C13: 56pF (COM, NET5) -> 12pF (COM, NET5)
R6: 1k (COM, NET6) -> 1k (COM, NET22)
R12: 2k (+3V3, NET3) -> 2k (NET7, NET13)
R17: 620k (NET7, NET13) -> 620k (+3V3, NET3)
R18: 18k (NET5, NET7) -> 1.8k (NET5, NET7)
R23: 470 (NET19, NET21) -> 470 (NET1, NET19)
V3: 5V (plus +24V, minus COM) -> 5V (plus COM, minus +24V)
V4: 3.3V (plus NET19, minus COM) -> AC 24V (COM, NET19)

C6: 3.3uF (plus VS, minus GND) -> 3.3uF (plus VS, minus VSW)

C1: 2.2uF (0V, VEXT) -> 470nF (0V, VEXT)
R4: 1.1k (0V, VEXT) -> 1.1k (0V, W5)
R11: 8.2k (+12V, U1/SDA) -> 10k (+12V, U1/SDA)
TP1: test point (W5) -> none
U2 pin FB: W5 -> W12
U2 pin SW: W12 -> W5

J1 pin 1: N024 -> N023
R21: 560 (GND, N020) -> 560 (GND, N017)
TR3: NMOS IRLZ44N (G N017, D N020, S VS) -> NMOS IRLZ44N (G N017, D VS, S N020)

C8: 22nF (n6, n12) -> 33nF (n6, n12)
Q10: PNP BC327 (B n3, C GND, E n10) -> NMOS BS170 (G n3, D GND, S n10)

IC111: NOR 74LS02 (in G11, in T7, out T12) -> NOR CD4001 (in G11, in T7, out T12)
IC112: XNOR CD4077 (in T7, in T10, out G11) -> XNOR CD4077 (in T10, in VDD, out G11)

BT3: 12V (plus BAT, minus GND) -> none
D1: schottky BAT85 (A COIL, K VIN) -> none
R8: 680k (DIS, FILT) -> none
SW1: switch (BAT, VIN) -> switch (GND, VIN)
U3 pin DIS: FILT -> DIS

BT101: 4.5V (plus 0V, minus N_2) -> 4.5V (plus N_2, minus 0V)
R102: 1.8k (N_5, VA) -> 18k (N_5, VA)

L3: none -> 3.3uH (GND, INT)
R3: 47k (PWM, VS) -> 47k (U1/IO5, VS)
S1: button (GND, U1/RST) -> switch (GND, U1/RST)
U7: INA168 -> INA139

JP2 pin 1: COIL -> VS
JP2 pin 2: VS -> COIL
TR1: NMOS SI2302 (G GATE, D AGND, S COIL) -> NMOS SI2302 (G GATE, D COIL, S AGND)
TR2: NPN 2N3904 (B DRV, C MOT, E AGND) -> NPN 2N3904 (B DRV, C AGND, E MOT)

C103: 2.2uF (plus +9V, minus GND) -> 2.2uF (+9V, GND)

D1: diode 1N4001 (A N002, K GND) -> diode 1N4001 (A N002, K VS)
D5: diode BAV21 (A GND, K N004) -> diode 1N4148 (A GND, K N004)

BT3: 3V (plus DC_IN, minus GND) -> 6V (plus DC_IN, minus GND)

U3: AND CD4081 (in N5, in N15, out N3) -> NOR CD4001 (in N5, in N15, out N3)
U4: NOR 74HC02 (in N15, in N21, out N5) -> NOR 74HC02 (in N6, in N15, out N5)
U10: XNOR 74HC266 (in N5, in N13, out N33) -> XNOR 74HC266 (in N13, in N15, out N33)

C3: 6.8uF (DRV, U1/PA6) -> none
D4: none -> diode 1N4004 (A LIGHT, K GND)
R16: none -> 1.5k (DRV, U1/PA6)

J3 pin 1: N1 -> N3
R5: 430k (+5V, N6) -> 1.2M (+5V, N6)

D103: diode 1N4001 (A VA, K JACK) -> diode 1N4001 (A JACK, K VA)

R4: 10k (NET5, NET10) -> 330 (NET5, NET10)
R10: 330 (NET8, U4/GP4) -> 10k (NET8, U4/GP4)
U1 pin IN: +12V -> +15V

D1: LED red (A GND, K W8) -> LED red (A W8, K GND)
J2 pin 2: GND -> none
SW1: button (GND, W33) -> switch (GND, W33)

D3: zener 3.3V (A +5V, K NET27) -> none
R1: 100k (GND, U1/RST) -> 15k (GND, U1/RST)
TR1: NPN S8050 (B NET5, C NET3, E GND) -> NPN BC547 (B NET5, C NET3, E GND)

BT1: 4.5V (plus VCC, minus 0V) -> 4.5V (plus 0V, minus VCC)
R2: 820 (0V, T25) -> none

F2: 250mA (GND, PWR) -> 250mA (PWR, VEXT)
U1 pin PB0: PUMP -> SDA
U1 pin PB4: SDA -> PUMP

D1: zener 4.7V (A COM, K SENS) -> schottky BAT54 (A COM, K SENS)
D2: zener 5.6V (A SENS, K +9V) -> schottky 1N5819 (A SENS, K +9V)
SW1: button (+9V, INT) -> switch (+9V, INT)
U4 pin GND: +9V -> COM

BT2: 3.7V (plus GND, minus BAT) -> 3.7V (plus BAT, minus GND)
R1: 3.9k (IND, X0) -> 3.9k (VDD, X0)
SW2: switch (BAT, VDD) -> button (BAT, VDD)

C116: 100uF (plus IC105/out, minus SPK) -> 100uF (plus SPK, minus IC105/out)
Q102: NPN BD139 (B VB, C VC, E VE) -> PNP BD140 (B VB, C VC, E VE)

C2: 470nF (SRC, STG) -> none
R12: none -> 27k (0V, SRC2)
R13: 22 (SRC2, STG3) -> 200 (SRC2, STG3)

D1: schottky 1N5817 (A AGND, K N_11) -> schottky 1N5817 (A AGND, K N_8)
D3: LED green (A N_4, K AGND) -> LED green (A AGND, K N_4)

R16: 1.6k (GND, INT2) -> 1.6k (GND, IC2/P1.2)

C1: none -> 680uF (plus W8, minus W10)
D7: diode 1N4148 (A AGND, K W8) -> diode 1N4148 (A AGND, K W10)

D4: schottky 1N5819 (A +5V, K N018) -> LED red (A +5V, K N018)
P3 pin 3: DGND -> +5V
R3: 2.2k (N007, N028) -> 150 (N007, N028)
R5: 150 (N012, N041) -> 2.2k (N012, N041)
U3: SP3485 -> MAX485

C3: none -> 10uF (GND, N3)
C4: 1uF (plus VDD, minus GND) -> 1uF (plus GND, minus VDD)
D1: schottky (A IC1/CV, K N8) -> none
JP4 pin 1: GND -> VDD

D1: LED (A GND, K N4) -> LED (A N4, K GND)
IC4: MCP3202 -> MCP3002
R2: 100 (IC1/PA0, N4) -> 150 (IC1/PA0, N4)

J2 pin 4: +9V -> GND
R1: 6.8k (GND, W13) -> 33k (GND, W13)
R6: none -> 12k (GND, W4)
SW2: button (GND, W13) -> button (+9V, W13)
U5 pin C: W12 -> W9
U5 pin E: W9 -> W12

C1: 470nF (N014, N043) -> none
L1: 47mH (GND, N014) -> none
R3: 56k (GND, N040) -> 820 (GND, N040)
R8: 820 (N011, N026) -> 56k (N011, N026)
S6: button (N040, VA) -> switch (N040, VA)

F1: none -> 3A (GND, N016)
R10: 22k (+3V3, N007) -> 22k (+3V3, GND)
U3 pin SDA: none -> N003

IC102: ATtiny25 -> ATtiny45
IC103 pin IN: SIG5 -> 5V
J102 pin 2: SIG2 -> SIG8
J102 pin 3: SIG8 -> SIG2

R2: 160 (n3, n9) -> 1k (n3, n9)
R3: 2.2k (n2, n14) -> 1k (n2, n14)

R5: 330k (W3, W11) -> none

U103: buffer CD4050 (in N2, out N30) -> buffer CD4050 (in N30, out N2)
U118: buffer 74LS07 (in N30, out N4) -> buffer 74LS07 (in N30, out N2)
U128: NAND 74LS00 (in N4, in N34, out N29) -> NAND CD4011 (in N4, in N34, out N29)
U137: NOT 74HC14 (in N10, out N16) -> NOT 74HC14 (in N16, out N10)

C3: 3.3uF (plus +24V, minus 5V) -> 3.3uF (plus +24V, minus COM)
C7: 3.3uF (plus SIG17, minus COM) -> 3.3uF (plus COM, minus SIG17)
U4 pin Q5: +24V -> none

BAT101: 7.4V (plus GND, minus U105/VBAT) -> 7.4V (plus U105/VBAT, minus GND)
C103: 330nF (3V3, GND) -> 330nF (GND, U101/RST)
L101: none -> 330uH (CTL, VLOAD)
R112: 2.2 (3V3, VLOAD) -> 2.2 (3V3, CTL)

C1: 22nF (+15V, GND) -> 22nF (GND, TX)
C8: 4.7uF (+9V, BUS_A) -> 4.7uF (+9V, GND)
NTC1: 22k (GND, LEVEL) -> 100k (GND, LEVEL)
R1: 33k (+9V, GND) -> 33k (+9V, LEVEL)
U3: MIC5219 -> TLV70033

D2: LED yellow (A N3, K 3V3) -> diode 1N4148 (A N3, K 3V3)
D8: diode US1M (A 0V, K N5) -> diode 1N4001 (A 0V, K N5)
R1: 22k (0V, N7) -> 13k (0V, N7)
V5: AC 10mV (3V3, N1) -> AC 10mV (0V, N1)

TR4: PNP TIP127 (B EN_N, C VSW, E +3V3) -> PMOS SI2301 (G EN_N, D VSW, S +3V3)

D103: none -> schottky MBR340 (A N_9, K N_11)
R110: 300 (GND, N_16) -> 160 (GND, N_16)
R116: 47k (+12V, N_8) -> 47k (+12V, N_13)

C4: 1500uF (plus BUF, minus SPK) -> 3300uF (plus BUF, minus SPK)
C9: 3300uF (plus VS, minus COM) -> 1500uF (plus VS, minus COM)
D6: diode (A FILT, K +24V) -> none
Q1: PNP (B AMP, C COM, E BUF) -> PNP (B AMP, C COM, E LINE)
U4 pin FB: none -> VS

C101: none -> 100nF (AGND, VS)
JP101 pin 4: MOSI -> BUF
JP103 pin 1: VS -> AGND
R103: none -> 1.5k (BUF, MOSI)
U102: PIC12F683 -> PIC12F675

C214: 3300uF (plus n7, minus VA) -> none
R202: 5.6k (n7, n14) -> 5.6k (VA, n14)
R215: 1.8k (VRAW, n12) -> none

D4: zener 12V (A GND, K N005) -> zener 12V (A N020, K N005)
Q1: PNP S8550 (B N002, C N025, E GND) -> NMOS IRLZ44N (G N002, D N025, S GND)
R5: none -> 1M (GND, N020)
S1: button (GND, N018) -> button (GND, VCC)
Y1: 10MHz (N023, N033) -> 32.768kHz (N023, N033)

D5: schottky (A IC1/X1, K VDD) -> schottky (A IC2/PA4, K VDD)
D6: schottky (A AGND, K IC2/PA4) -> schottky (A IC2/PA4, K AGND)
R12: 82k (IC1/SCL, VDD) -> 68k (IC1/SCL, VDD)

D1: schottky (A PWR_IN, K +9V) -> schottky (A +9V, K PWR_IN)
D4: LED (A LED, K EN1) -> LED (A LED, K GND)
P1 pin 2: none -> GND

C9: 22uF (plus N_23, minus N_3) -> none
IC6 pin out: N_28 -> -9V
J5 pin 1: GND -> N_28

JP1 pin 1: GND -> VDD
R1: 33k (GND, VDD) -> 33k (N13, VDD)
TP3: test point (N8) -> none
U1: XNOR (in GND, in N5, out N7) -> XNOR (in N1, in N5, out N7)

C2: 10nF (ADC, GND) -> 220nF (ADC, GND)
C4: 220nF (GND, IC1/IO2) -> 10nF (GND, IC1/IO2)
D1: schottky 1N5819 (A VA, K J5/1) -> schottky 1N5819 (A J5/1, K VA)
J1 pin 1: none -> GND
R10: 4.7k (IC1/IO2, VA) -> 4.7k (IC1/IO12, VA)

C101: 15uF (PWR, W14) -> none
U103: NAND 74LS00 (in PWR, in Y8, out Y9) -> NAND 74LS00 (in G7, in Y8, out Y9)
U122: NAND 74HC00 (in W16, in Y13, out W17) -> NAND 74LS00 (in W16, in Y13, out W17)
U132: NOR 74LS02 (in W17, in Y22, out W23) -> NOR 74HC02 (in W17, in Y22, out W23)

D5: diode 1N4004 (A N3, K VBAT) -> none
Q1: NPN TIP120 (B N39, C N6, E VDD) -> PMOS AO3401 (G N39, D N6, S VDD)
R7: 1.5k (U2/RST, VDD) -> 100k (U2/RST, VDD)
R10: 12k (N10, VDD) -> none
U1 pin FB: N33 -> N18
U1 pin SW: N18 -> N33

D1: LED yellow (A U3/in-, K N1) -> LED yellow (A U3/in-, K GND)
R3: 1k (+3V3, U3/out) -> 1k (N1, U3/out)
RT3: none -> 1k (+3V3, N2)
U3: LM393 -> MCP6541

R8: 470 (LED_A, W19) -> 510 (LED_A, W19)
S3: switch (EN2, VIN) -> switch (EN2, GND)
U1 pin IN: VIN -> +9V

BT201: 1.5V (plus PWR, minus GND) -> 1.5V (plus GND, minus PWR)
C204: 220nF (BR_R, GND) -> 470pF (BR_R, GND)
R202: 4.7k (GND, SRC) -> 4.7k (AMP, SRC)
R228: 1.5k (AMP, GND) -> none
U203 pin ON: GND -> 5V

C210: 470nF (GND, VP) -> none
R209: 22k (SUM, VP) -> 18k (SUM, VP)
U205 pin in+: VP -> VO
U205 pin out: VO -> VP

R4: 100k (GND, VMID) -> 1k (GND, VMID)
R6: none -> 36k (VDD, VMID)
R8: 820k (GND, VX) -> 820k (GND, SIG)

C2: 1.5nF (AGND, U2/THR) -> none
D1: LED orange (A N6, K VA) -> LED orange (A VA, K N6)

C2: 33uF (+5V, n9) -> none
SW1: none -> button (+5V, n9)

::::::

▶ What is required: In the material above, please find every line that includes the word "COIL" and copy it.

▶ Your response:
D1: schottky BAT85 (A COIL, K VIN) -> none
JP2 pin 1: COIL -> VS
JP2 pin 2: VS -> COIL
TR1: NMOS SI2302 (G GATE, D AGND, S COIL) -> NMOS SI2302 (G GATE, D COIL, S AGND)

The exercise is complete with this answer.